═══ Material for this task
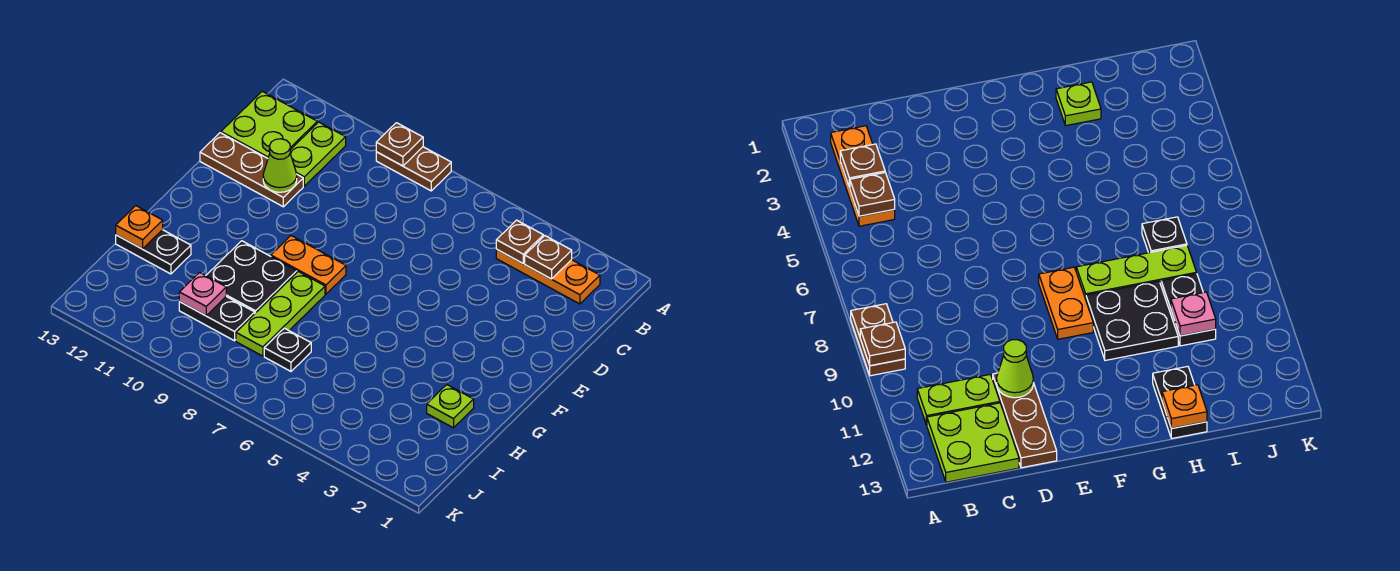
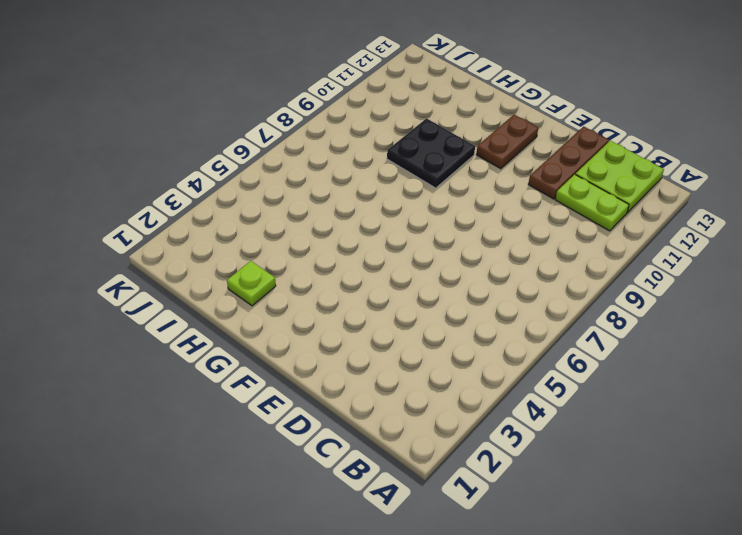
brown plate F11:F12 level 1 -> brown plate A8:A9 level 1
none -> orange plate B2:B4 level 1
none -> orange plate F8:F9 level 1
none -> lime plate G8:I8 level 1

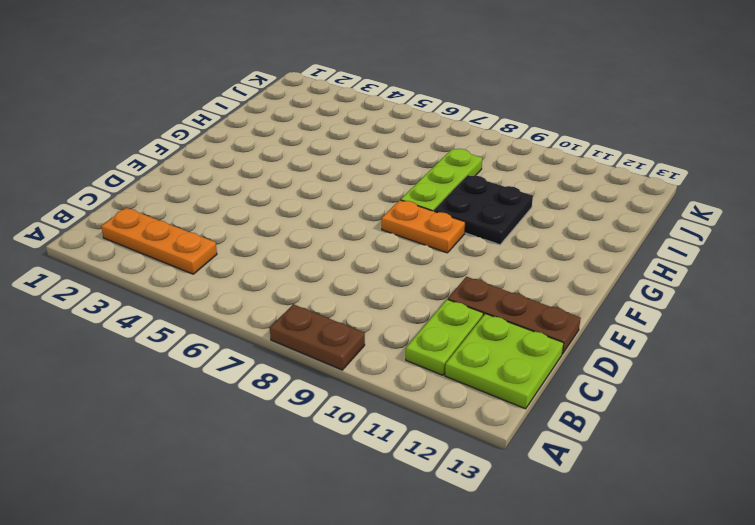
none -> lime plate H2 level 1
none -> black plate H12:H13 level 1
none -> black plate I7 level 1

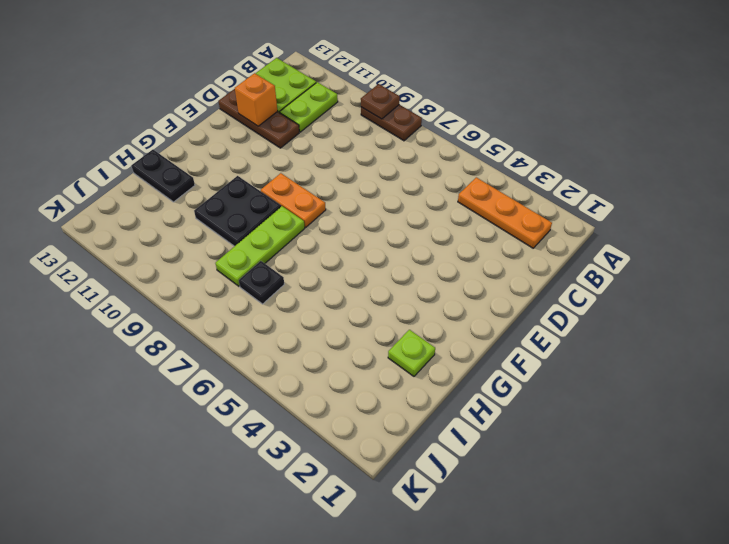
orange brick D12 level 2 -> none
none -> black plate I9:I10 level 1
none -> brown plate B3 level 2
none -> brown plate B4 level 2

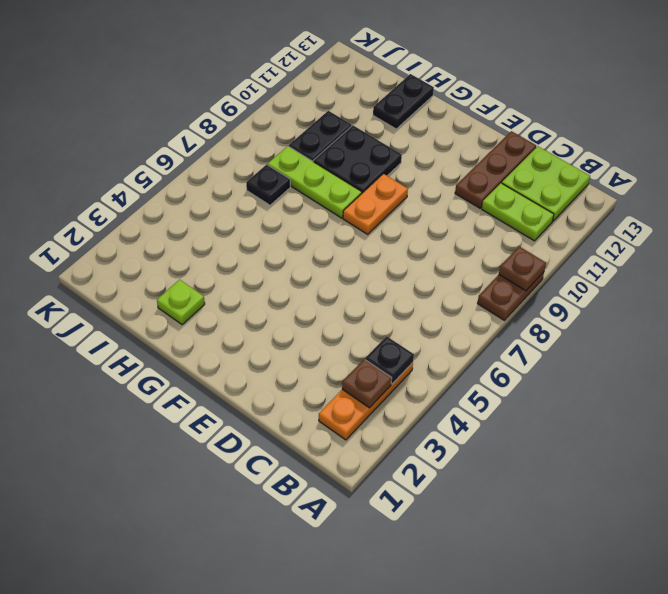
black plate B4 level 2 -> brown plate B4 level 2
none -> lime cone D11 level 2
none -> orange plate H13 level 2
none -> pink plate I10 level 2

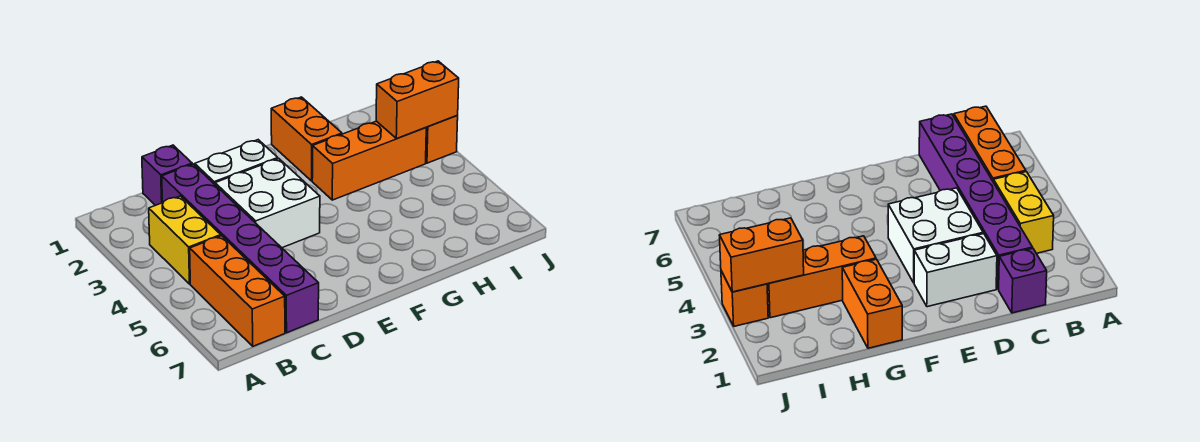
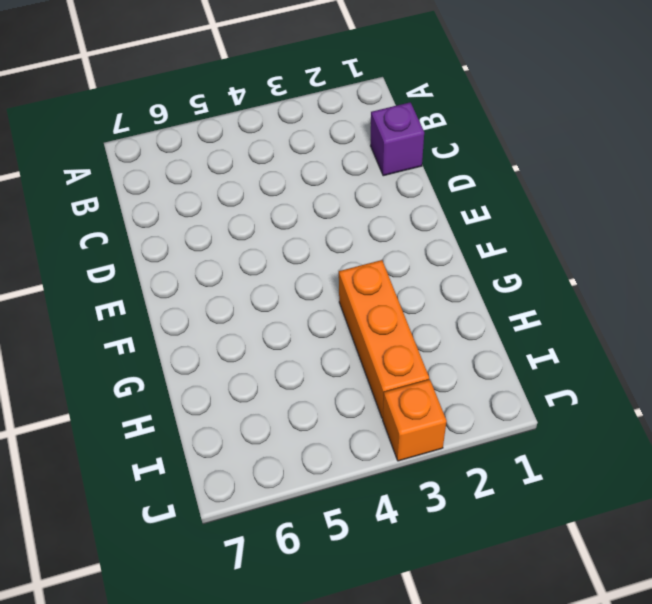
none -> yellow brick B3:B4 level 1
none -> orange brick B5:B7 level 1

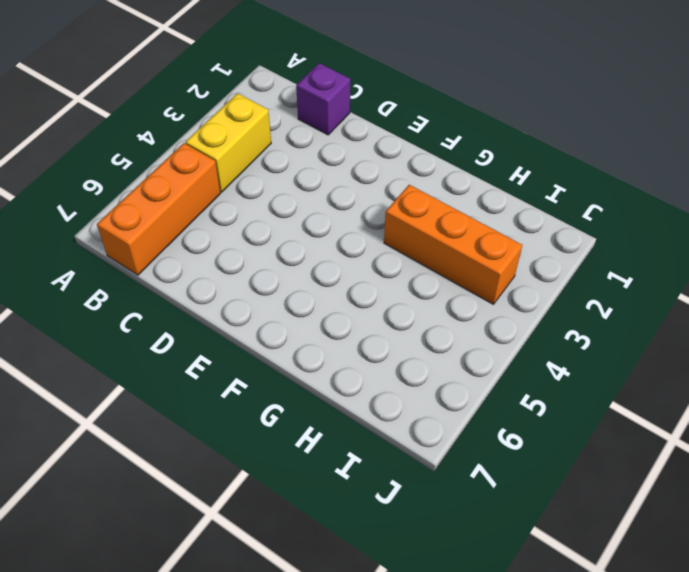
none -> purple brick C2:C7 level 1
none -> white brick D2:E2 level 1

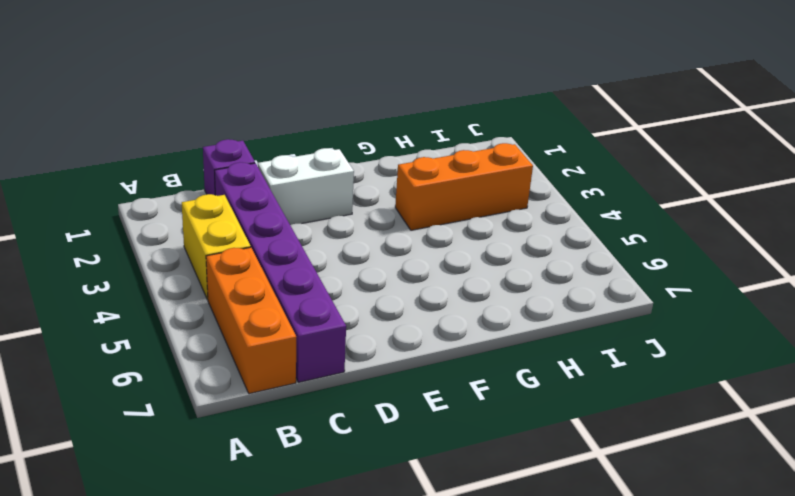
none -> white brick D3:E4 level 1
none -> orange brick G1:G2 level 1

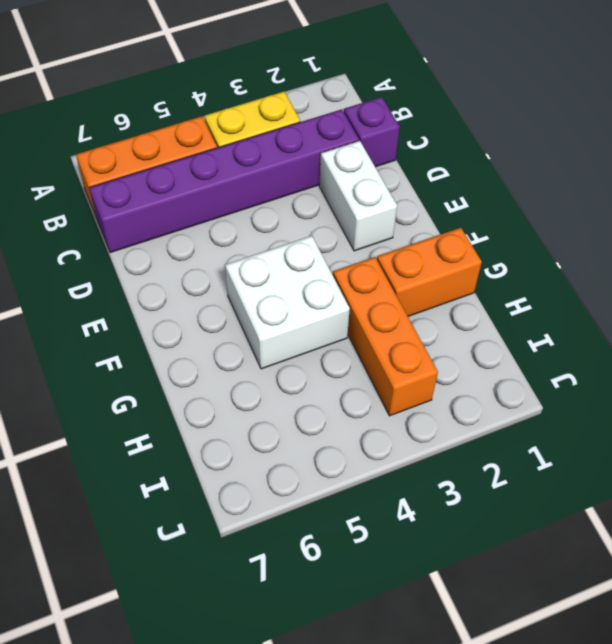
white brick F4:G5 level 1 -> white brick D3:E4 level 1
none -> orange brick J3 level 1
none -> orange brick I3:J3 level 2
══════
• **Exercise prompt**
Determine how many lines in the records above have the string "lime". Only the number should be returned.

• **Exercise output**
3